### Materials provided ###

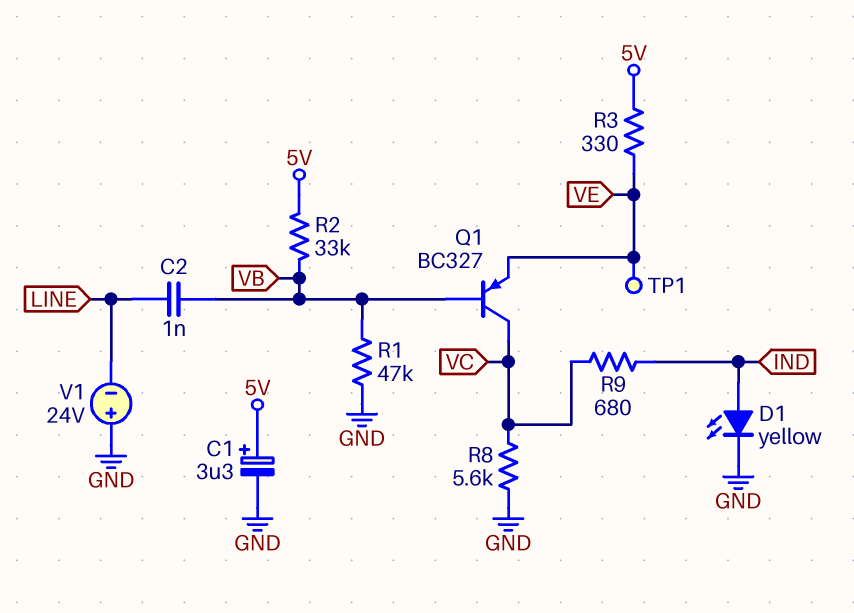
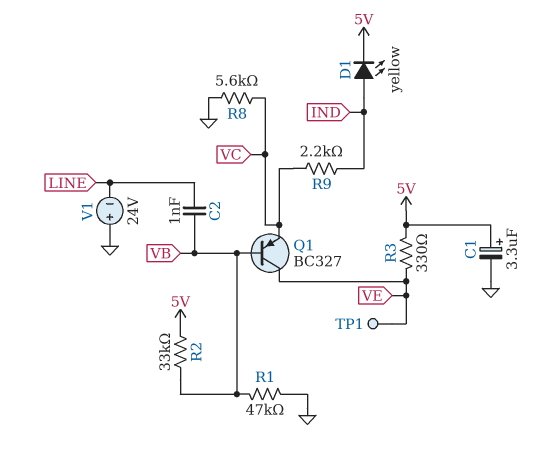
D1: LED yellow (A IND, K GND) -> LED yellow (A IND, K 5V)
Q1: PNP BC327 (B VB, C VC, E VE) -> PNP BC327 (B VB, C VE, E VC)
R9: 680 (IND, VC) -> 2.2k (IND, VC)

###
### Materials provided ###

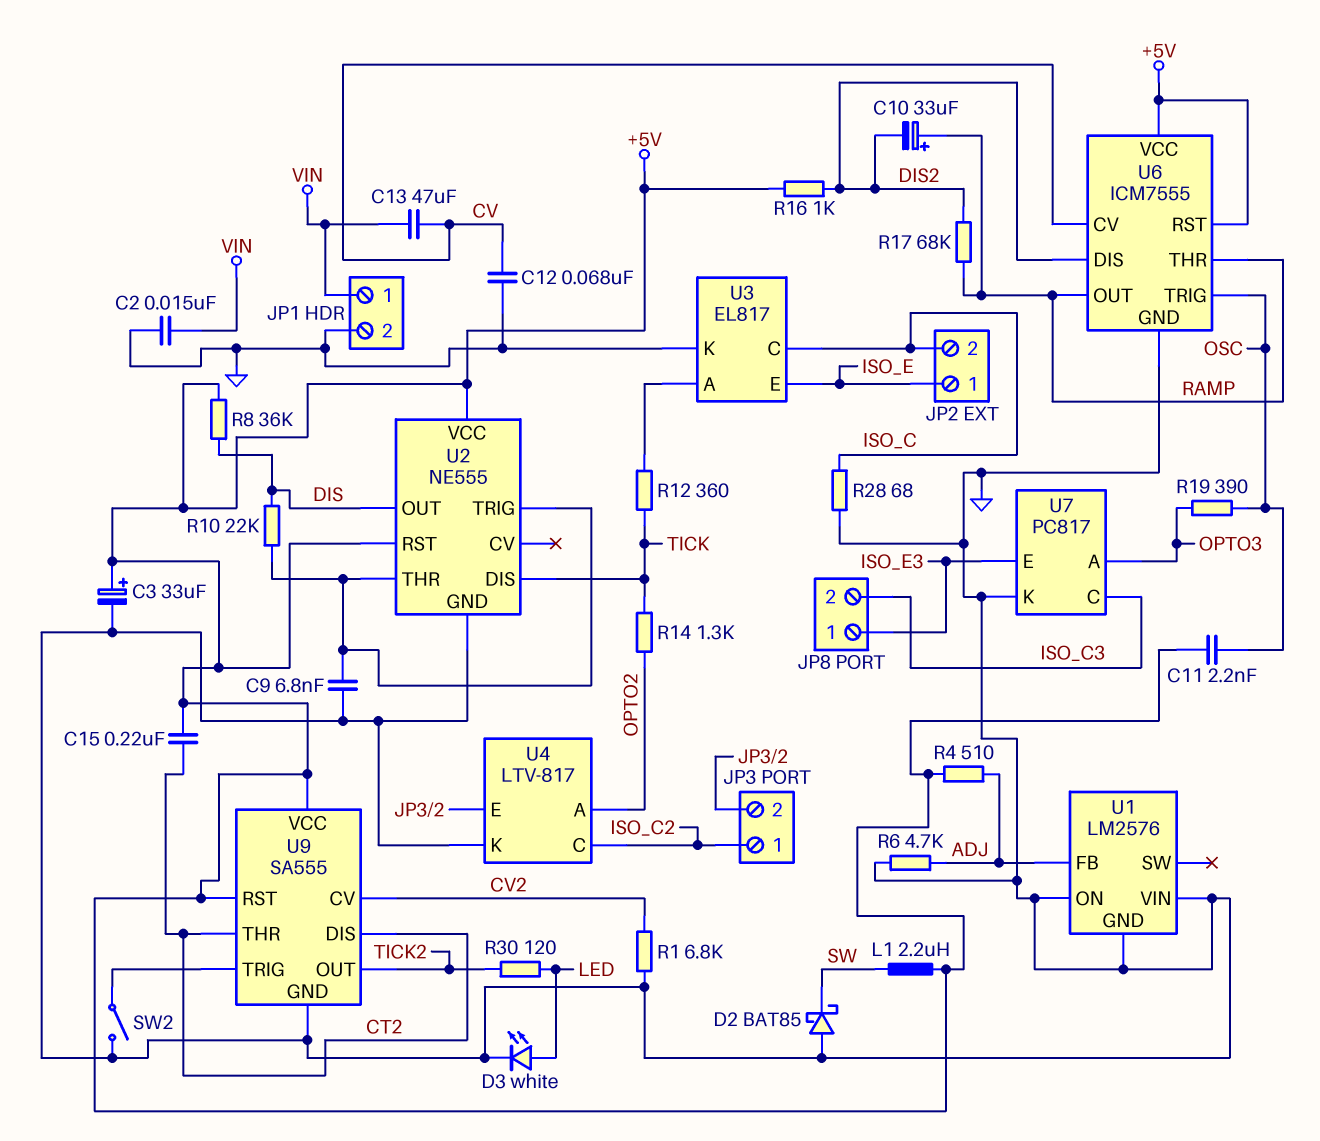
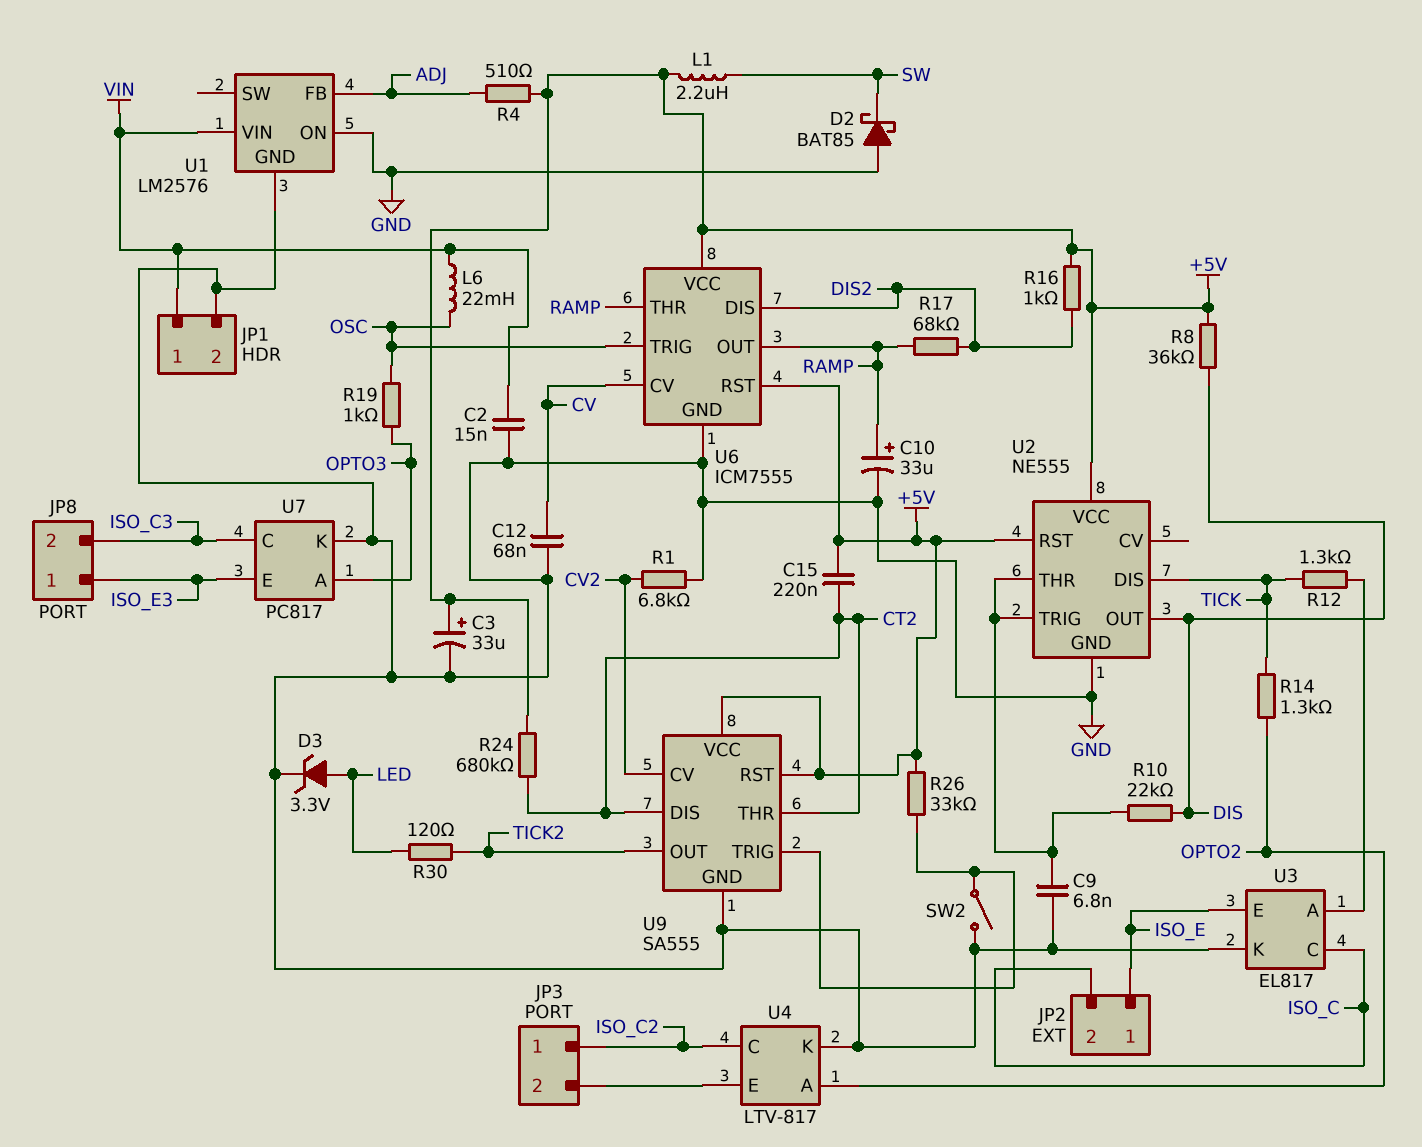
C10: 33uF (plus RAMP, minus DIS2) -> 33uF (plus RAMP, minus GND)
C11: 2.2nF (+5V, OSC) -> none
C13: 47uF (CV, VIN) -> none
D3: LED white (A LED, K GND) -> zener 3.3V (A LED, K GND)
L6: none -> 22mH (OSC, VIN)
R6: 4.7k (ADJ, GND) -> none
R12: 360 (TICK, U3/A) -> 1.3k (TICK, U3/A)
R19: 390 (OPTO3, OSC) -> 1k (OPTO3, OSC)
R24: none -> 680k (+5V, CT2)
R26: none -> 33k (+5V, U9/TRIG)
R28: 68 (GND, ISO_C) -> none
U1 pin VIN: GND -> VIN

###
### Materials provided ###

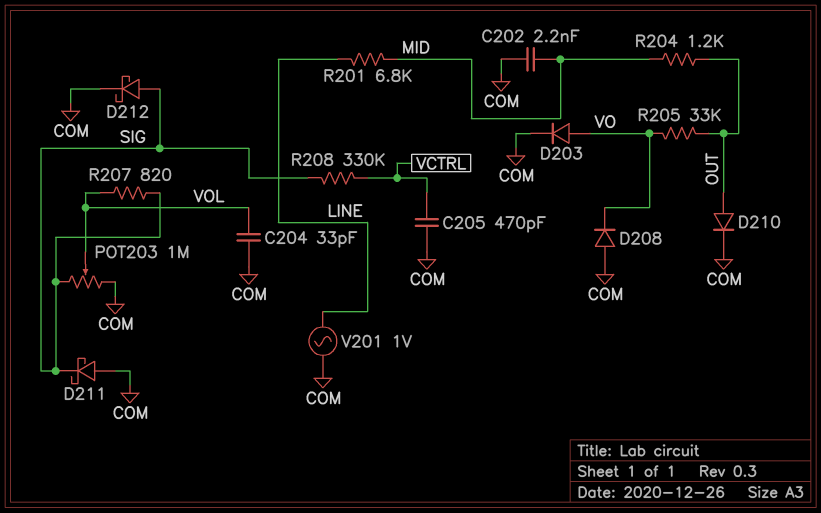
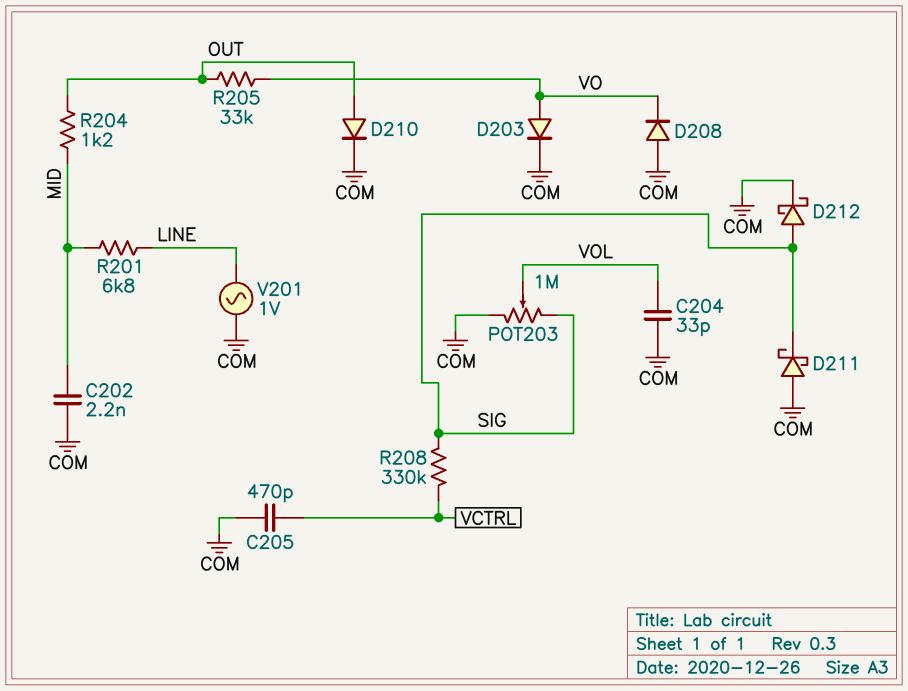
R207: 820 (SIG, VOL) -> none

###

Work instruction:
After locating the line with "R19: 390 (OPTO3, OSC) -> 1k (OPTO3, OSC)" in the material above, return it and each line after it exactly, ending at the line with "U1 pin VIN: GND -> VIN".

Final answer:
R19: 390 (OPTO3, OSC) -> 1k (OPTO3, OSC)
R24: none -> 680k (+5V, CT2)
R26: none -> 33k (+5V, U9/TRIG)
R28: 68 (GND, ISO_C) -> none
U1 pin VIN: GND -> VIN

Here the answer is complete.